Only the lines from the one containing "BT pin RXD: none -> GP18" to the end of the entries should be written out, each exactly as it stands, both ends included.

§ **Dataset items**
.....

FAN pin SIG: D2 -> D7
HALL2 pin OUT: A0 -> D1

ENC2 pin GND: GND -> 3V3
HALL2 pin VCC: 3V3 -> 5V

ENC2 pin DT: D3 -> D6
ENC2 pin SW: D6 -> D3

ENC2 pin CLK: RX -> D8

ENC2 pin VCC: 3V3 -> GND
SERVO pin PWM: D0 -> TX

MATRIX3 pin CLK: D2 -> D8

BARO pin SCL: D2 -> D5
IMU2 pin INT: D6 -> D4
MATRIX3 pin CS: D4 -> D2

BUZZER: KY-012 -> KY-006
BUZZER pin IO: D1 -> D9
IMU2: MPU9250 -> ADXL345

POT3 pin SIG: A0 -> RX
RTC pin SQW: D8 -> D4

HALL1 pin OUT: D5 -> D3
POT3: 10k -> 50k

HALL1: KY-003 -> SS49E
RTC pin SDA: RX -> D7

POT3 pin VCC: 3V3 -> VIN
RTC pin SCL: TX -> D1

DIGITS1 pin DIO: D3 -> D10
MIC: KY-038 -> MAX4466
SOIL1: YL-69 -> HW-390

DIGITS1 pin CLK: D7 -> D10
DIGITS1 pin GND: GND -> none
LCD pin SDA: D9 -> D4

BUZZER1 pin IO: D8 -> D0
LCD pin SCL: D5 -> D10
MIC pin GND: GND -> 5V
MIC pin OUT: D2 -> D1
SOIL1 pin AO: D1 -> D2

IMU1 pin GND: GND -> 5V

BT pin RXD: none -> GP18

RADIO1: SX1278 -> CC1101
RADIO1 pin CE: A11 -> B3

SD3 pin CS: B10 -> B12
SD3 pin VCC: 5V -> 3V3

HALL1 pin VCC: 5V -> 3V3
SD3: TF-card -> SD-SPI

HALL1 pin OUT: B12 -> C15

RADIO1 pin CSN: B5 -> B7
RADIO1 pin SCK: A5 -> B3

.....

§ **YOUR RESPONSE**
BT pin RXD: none -> GP18

RADIO1: SX1278 -> CC1101
RADIO1 pin CE: A11 -> B3

SD3 pin CS: B10 -> B12
SD3 pin VCC: 5V -> 3V3

HALL1 pin VCC: 5V -> 3V3
SD3: TF-card -> SD-SPI

HALL1 pin OUT: B12 -> C15

RADIO1 pin CSN: B5 -> B7
RADIO1 pin SCK: A5 -> B3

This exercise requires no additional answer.